■ **Entries shown**
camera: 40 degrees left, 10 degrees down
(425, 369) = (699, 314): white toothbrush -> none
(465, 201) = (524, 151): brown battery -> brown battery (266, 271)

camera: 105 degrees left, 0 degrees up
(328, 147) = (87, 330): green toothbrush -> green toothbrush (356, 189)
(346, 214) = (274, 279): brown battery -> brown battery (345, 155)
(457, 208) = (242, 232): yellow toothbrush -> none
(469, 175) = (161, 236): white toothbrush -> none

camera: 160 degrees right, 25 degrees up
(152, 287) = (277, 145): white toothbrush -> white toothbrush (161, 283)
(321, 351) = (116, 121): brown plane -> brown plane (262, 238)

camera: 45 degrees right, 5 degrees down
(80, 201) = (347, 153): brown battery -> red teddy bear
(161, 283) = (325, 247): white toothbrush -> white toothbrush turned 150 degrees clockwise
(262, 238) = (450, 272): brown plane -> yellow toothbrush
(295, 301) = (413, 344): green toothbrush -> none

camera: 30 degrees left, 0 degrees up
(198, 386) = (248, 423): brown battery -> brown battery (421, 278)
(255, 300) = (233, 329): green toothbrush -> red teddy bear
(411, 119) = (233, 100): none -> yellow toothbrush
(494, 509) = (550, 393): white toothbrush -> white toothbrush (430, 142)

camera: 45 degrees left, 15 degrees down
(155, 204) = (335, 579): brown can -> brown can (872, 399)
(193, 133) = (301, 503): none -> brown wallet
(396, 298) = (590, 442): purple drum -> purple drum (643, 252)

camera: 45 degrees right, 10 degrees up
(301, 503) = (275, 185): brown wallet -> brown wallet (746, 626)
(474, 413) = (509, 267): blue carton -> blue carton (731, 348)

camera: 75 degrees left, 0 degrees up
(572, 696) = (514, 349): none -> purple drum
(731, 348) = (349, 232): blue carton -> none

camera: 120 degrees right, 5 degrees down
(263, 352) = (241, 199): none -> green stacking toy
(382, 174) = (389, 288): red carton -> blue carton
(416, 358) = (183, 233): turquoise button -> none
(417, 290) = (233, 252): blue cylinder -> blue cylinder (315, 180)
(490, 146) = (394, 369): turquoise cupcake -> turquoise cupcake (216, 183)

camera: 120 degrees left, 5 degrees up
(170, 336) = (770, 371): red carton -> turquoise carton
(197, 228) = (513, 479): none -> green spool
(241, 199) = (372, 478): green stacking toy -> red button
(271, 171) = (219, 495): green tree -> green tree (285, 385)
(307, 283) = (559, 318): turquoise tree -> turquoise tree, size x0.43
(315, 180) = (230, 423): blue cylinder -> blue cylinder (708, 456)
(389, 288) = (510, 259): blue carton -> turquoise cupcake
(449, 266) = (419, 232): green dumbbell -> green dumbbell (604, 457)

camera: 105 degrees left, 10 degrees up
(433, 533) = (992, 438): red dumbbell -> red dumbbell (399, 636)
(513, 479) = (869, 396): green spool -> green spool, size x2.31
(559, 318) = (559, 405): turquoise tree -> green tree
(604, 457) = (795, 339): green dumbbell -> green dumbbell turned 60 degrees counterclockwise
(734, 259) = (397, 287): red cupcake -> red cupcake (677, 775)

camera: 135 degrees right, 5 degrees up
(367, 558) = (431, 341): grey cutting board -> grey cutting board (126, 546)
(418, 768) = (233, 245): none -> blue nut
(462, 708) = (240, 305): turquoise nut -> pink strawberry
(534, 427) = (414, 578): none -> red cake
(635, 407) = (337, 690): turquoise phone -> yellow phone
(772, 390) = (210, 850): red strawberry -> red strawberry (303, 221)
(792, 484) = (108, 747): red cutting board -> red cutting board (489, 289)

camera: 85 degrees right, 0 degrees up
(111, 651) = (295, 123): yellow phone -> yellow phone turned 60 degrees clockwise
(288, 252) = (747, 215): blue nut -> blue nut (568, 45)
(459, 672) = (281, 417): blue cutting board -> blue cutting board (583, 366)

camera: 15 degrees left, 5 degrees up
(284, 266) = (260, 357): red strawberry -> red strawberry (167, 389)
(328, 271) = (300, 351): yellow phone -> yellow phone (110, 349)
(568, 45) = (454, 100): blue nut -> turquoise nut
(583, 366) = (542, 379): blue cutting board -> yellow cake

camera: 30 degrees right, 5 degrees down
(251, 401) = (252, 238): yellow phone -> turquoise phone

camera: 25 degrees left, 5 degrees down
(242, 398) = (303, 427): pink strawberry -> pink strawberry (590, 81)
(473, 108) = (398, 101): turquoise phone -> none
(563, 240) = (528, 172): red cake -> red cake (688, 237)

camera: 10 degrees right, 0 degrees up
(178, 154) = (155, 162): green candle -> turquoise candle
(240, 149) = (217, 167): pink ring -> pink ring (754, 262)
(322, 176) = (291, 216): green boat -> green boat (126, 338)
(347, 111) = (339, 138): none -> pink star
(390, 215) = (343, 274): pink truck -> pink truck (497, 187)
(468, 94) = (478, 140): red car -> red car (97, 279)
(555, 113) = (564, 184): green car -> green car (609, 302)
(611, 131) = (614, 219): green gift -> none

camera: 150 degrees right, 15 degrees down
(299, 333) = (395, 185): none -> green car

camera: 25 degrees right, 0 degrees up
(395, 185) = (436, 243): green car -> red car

■ **Work instruction**
Every line above that carries the string "pink" should be copied.

■ **Final answer**
(462, 708) = (240, 305): turquoise nut -> pink strawberry
(242, 398) = (303, 427): pink strawberry -> pink strawberry (590, 81)
(240, 149) = (217, 167): pink ring -> pink ring (754, 262)
(347, 111) = (339, 138): none -> pink star
(390, 215) = (343, 274): pink truck -> pink truck (497, 187)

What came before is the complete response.